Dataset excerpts
[Start of Attachment]

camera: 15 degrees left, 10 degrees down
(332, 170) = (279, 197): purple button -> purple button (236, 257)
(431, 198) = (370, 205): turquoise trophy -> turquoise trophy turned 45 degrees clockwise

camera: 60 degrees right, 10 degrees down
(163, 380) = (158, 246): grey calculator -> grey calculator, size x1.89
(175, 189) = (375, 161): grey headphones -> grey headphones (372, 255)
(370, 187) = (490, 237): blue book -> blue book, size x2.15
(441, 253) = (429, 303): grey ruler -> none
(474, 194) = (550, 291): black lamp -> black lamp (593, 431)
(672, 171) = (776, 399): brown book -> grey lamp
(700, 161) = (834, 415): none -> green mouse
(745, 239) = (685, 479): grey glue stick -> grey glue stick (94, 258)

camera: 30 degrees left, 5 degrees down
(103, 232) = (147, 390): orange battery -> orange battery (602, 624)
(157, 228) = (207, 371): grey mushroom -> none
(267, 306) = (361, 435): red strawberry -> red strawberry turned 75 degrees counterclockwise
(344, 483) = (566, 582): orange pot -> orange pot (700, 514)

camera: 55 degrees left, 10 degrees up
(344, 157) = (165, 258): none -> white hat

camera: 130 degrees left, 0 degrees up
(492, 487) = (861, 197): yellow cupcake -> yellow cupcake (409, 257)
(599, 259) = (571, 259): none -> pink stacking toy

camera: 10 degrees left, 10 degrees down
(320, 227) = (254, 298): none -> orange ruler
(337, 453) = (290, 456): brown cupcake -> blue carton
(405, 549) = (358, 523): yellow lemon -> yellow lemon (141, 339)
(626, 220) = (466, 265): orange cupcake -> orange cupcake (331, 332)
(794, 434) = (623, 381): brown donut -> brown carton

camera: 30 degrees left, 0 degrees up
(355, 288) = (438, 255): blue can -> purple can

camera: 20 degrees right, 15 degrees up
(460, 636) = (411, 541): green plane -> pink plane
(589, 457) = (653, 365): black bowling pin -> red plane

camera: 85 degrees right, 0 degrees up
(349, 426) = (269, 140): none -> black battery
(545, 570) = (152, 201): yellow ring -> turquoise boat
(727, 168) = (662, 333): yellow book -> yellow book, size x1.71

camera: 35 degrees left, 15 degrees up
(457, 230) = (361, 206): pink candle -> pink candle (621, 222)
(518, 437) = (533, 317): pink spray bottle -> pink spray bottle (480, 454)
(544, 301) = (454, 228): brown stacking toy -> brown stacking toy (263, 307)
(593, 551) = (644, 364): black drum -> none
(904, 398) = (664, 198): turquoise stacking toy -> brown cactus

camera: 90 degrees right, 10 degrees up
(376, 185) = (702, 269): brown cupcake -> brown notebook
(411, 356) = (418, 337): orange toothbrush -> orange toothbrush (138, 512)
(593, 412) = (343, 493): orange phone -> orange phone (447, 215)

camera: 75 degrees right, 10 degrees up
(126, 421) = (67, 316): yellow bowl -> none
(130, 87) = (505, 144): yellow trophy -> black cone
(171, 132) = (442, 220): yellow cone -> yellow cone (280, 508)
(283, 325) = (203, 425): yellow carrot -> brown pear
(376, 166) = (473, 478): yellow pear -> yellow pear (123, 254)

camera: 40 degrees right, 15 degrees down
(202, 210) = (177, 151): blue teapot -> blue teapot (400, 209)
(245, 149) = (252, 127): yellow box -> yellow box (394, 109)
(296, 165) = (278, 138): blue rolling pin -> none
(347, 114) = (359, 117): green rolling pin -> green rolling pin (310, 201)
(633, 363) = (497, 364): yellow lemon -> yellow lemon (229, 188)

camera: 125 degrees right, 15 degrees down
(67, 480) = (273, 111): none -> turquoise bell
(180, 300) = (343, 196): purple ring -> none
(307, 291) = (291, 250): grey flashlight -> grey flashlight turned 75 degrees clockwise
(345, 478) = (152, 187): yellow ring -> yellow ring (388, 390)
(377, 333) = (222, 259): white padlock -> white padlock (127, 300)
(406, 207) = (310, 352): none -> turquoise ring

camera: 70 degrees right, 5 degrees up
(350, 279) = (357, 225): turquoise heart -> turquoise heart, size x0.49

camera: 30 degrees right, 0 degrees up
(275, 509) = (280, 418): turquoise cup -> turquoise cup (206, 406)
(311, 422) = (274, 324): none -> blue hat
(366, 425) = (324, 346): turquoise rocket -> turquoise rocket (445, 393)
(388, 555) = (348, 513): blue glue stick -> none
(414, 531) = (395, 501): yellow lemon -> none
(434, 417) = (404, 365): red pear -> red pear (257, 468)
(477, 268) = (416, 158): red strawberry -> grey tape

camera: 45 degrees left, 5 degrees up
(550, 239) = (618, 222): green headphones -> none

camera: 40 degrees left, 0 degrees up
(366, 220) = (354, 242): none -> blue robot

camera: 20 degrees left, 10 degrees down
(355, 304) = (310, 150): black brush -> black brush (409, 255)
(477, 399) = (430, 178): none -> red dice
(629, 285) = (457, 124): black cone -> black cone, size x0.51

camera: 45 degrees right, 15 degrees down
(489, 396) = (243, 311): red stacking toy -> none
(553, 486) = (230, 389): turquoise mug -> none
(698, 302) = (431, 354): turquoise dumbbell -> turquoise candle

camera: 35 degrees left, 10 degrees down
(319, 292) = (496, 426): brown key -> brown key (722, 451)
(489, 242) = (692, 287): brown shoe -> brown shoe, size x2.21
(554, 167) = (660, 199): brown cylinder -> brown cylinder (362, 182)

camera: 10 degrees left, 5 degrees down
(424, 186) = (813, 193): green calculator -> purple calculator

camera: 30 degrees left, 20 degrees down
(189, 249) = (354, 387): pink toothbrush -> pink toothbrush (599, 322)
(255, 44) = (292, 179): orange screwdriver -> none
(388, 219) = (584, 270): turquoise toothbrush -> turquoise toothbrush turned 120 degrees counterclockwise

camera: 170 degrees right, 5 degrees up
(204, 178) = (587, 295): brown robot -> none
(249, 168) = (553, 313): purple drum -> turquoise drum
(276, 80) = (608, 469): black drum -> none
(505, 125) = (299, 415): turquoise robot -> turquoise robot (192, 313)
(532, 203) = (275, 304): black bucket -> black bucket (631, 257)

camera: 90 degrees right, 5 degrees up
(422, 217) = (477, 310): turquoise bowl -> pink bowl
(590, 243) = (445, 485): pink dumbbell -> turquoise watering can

[End of Attachment]

# [Task prompt]
Considering only the data above, return the lines in which "pear" occurs.

# [Your response]
(283, 325) = (203, 425): yellow carrot -> brown pear
(376, 166) = (473, 478): yellow pear -> yellow pear (123, 254)
(434, 417) = (404, 365): red pear -> red pear (257, 468)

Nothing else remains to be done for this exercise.